- [WRITTEN TASK]
Gather, from the listing beneath this task, every line holding the string "match".

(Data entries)
┄┄┄┄┄┄┄┄┄┄
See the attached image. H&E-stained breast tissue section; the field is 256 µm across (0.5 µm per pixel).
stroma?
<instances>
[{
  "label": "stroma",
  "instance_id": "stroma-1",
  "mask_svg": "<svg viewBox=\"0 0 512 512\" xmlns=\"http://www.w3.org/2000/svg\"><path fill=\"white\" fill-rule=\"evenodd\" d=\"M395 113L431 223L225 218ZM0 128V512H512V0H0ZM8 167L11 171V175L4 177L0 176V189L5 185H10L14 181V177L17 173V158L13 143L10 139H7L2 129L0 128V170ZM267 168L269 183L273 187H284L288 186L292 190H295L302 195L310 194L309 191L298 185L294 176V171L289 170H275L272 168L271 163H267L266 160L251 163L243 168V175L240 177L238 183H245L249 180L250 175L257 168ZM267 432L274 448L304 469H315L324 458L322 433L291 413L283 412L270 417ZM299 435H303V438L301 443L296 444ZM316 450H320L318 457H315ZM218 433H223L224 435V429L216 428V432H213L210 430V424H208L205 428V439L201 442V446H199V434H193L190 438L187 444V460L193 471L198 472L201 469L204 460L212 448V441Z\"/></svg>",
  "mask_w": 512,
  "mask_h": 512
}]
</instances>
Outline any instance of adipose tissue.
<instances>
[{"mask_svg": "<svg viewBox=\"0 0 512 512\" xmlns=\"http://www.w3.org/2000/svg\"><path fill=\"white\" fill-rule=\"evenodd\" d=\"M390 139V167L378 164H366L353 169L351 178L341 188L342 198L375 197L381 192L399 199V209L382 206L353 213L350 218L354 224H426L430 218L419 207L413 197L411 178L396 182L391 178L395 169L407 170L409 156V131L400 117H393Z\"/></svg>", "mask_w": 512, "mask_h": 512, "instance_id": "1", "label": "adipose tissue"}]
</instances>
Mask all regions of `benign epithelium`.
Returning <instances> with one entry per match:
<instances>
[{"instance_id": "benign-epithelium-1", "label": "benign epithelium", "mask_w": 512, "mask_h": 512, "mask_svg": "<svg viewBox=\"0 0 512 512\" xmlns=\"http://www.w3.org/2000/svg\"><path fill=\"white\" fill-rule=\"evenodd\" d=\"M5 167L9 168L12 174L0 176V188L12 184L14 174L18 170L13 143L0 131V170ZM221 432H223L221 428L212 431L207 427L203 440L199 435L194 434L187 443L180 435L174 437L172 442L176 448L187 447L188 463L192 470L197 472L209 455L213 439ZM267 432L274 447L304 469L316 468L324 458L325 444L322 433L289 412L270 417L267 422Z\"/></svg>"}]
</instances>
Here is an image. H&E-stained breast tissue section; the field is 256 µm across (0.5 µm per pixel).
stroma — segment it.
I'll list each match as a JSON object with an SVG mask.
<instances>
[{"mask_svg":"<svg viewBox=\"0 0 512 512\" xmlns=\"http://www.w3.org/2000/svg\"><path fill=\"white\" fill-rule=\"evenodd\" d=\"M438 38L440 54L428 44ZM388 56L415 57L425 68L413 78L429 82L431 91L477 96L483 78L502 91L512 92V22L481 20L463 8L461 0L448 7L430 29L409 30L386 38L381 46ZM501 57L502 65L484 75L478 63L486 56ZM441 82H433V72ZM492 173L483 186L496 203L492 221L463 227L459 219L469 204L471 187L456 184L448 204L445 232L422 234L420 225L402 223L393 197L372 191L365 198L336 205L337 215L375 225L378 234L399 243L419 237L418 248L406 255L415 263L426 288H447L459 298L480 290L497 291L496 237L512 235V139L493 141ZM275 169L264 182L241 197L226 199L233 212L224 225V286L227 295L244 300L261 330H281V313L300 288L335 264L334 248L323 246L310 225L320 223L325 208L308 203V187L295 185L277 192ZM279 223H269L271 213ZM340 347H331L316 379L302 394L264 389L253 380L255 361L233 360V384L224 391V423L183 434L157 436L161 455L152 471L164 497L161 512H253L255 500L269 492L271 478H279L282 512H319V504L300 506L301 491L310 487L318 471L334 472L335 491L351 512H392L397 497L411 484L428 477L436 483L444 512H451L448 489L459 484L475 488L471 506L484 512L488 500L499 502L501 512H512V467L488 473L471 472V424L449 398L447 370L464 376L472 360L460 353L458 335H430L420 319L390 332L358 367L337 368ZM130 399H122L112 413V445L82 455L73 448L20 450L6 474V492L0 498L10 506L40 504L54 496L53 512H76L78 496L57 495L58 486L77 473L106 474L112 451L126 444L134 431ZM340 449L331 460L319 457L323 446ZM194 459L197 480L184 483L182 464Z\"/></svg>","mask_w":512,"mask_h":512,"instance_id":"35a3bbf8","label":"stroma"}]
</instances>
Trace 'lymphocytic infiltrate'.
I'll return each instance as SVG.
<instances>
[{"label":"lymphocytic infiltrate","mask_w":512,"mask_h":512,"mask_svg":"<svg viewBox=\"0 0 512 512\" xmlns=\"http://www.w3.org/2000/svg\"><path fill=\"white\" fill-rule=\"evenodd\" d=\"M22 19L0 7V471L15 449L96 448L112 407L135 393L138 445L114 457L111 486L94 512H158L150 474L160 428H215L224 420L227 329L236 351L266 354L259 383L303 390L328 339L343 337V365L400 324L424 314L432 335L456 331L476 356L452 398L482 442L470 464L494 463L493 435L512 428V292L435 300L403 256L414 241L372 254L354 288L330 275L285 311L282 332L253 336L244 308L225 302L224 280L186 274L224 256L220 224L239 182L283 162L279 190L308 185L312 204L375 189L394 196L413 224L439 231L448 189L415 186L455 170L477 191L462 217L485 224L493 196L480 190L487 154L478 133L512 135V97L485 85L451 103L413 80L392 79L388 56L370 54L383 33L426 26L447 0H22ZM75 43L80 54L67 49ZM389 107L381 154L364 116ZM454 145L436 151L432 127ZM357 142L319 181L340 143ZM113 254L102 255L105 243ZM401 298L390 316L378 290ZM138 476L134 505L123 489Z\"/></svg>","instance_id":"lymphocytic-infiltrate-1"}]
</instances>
┄┄┄┄┄┄┄┄┄┄
- [RESULT OF THE TASK]
Returning <instances> with one entry per match:
I'll list each match as a JSON object with an SVG mask.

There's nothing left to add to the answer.